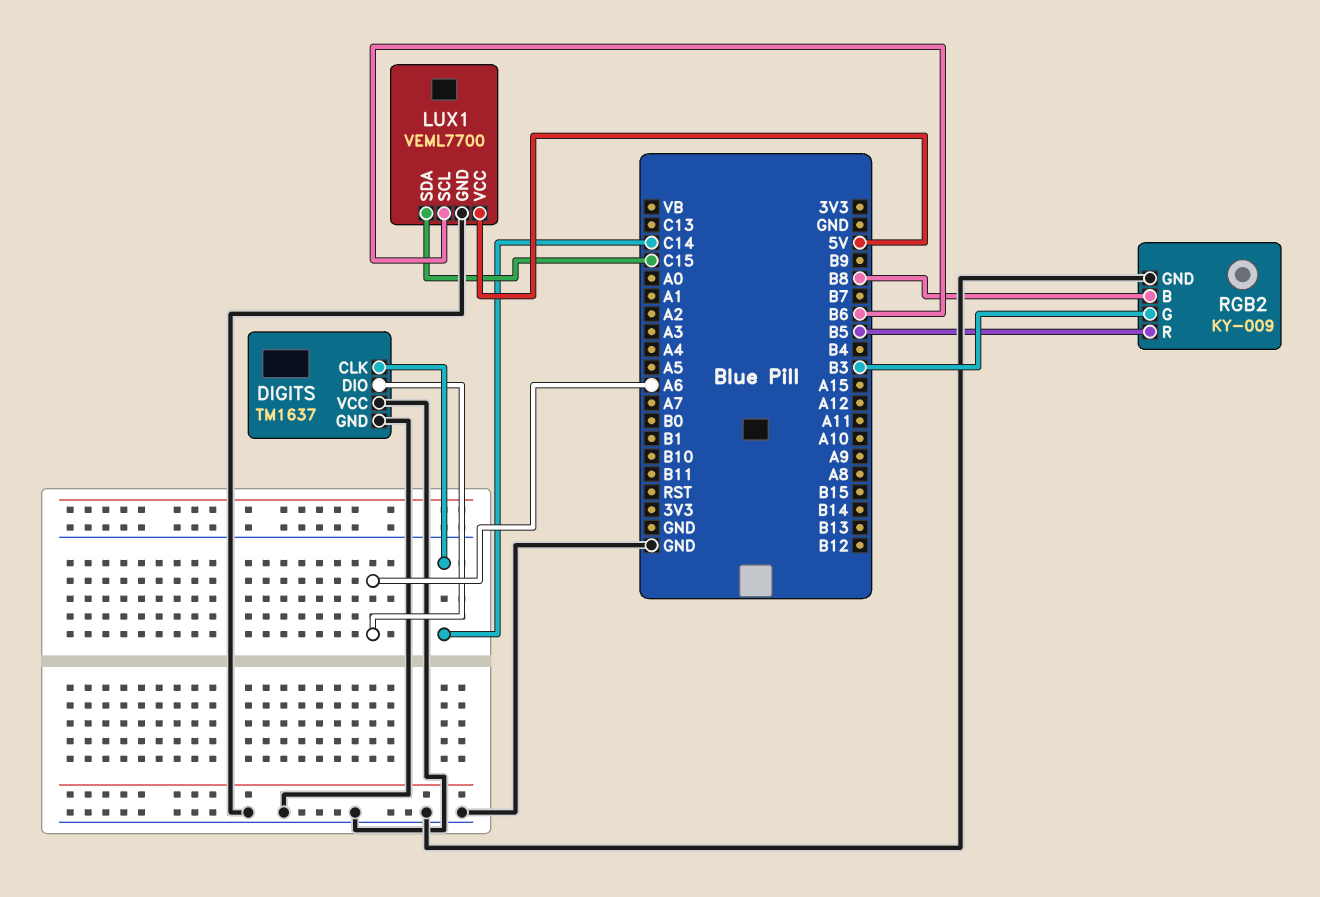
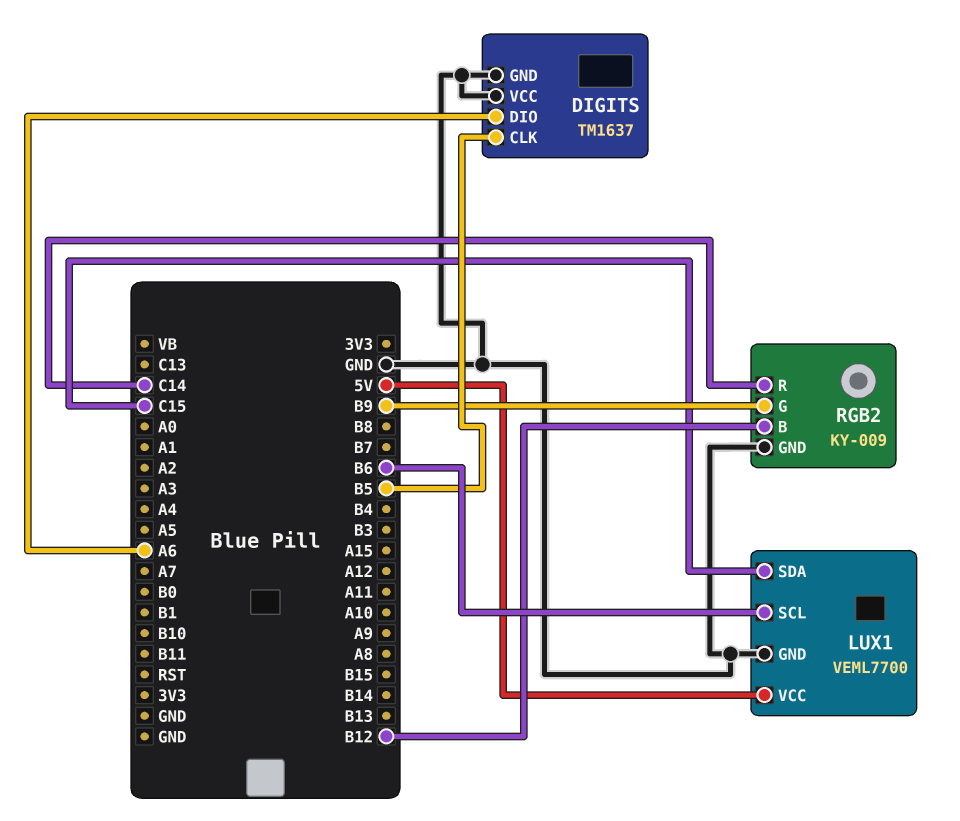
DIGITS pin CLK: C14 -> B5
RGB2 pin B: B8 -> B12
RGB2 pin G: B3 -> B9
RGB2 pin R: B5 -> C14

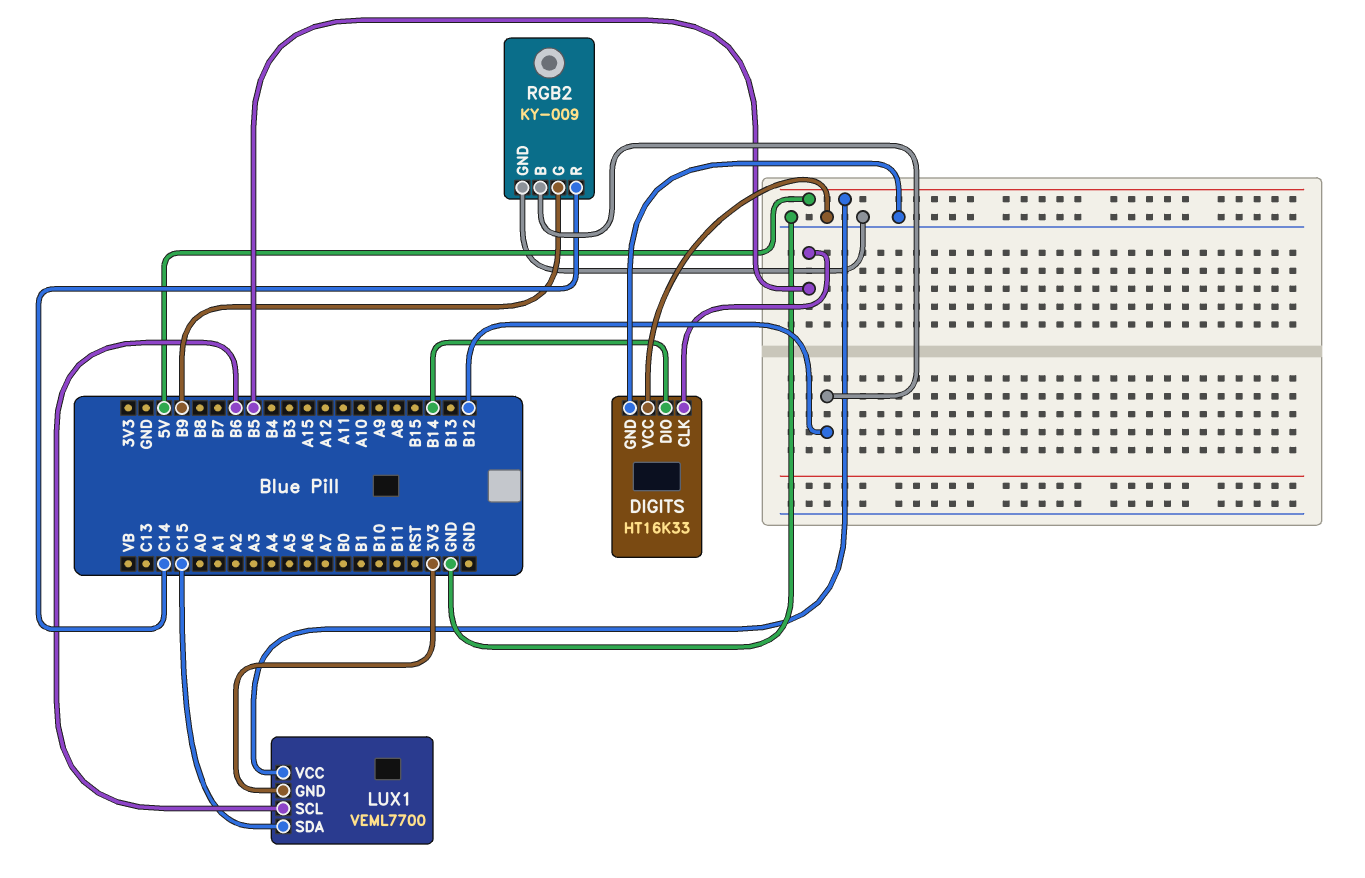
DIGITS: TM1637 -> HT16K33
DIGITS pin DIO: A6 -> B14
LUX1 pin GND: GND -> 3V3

────────────────────

Problem statement:
Reproduce every entry word for word, but skip any pictures.

Solution to this exercise:
DIGITS pin CLK: C14 -> B5
RGB2 pin B: B8 -> B12
RGB2 pin G: B3 -> B9
RGB2 pin R: B5 -> C14

DIGITS: TM1637 -> HT16K33
DIGITS pin DIO: A6 -> B14
LUX1 pin GND: GND -> 3V3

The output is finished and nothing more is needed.